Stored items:
%%
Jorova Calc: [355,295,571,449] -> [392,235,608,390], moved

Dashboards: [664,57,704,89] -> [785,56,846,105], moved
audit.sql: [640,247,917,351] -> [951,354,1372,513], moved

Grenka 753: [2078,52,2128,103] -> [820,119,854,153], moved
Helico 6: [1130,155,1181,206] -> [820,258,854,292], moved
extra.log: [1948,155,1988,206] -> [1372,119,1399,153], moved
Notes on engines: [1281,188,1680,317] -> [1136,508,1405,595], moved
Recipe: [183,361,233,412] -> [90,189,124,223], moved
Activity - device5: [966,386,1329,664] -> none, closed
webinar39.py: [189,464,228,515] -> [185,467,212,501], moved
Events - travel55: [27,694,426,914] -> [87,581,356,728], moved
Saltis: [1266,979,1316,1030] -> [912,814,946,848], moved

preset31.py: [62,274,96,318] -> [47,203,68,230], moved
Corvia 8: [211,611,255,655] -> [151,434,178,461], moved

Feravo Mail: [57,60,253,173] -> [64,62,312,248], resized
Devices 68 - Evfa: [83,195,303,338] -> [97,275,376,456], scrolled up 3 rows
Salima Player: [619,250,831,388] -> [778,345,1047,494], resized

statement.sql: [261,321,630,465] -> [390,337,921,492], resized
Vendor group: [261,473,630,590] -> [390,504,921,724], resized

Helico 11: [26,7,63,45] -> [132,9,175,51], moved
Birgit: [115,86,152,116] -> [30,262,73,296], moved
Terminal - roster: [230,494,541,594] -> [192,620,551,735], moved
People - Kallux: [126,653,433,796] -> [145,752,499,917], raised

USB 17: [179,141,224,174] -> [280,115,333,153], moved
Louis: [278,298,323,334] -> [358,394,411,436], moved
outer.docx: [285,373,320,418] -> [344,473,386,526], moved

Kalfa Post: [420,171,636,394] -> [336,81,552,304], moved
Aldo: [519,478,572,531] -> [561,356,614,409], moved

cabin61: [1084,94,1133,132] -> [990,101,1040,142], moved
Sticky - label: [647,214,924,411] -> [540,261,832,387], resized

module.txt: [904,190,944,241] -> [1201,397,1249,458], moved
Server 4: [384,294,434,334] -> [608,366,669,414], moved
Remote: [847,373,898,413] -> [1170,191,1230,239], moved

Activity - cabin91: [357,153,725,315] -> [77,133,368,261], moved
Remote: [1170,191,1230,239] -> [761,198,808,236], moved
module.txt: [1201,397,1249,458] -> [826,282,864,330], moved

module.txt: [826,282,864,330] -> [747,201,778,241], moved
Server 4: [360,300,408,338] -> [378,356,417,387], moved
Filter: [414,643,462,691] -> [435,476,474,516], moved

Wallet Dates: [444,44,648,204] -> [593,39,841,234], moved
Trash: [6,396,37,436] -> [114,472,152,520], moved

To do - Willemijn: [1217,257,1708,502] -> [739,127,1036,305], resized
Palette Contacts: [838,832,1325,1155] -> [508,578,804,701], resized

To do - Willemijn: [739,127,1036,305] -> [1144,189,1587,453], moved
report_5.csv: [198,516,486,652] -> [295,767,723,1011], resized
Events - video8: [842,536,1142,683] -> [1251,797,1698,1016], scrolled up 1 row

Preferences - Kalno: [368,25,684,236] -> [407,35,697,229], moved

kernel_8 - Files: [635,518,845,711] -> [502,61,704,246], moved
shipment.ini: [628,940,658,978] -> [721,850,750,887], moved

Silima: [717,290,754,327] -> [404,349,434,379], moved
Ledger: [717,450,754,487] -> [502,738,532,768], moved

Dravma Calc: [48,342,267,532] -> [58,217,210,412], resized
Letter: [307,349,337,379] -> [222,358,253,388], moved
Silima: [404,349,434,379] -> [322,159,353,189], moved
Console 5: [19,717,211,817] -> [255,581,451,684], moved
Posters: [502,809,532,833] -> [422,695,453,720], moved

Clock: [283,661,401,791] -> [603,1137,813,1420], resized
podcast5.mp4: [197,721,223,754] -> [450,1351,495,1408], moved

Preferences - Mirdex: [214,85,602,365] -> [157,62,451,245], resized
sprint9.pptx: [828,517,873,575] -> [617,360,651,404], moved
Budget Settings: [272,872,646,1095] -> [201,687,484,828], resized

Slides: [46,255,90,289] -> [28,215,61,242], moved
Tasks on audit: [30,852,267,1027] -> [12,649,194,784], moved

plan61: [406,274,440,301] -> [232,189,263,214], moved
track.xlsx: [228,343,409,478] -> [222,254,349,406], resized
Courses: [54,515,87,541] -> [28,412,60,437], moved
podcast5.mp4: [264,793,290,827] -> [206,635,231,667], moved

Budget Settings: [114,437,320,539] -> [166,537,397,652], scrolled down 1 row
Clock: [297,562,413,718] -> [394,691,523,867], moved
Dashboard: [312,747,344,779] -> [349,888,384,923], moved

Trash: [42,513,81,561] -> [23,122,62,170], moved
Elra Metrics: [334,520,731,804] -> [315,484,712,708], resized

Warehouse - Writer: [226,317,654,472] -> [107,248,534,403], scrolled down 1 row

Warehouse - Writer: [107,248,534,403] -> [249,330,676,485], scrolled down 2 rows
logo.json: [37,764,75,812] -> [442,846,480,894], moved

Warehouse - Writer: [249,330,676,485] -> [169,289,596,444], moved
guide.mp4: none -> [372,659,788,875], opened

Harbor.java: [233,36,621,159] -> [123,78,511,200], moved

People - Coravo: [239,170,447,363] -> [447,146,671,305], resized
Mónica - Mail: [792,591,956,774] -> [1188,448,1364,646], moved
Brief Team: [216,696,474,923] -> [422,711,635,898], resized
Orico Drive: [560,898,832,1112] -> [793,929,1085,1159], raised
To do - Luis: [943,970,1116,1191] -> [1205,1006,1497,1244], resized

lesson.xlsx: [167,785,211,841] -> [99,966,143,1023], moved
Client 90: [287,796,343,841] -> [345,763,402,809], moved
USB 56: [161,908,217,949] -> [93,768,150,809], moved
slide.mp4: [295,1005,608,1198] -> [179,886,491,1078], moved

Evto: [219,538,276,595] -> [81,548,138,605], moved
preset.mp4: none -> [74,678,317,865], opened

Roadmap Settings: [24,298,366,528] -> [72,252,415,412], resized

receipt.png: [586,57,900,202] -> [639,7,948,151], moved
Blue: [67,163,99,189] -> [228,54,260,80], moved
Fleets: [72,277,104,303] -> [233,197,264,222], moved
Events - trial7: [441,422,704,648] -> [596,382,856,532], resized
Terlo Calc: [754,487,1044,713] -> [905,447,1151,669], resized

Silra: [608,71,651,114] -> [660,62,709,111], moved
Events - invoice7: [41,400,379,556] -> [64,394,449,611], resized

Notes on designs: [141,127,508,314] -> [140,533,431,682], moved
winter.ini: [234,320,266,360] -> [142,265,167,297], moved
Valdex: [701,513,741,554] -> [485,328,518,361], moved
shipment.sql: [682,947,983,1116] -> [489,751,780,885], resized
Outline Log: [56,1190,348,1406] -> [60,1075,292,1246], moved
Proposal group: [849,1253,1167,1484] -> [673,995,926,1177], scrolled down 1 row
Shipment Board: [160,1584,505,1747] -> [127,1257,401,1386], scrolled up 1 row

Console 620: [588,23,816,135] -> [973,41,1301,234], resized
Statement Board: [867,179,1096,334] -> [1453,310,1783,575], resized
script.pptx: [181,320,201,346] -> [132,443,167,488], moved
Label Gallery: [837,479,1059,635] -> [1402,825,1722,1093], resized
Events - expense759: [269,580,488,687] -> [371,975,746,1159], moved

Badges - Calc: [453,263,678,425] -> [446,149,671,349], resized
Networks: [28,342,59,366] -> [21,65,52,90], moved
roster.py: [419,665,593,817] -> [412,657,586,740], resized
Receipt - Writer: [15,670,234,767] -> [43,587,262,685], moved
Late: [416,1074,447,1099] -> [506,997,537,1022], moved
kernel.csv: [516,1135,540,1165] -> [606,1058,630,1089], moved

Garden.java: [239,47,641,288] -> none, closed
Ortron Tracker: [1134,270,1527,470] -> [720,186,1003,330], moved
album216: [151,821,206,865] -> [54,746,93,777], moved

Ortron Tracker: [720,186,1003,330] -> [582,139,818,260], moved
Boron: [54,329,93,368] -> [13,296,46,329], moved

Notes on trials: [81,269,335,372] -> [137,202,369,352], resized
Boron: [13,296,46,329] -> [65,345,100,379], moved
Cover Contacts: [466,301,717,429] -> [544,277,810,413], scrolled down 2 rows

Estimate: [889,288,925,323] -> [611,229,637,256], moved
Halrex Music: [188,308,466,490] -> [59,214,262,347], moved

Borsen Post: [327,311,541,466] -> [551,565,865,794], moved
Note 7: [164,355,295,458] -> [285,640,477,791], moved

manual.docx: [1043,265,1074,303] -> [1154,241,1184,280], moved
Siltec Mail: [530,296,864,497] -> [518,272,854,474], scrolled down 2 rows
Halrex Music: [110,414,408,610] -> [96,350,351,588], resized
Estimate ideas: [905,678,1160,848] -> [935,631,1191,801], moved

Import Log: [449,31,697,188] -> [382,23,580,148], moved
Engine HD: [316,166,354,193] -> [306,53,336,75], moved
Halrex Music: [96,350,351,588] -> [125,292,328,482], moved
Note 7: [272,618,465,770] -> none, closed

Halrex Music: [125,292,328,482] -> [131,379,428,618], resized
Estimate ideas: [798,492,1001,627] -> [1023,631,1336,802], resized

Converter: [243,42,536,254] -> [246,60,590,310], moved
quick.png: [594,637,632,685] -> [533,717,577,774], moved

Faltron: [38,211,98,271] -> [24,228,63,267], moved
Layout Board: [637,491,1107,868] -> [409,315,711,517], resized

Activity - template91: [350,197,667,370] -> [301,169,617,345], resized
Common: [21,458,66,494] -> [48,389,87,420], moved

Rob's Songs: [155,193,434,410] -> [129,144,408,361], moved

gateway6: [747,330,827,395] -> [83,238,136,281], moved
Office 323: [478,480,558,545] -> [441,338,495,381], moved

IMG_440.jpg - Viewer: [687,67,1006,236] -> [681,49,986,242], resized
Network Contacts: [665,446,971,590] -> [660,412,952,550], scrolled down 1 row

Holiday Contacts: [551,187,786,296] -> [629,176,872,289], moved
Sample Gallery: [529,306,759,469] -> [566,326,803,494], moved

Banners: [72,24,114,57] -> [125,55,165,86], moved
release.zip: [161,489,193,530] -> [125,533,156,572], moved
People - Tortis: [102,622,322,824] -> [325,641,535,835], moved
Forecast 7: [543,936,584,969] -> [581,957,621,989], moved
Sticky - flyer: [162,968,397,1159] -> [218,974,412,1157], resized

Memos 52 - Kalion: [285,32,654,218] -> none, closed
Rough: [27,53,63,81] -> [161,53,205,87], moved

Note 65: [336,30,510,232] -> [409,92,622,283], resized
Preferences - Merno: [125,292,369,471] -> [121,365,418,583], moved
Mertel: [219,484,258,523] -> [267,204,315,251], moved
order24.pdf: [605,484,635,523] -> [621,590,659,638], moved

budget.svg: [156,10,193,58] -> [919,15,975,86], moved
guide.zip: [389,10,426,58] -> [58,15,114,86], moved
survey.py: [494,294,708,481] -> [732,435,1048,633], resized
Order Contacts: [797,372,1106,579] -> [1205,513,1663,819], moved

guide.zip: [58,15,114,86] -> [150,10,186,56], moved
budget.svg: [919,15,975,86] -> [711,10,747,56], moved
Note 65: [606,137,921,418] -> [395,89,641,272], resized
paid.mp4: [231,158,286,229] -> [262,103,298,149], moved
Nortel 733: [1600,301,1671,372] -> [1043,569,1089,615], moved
%%
Print exactly the lines above, between the one holding "Warehouse - Writer: [107,248,534,403]" and the one holding "To do - Luis: [943,970,1116,1191]", inclusive, and nothing besides.

— Answer box —
Warehouse - Writer: [107,248,534,403] -> [249,330,676,485], scrolled down 2 rows
logo.json: [37,764,75,812] -> [442,846,480,894], moved

Warehouse - Writer: [249,330,676,485] -> [169,289,596,444], moved
guide.mp4: none -> [372,659,788,875], opened

Harbor.java: [233,36,621,159] -> [123,78,511,200], moved

People - Coravo: [239,170,447,363] -> [447,146,671,305], resized
Mónica - Mail: [792,591,956,774] -> [1188,448,1364,646], moved
Brief Team: [216,696,474,923] -> [422,711,635,898], resized
Orico Drive: [560,898,832,1112] -> [793,929,1085,1159], raised
To do - Luis: [943,970,1116,1191] -> [1205,1006,1497,1244], resized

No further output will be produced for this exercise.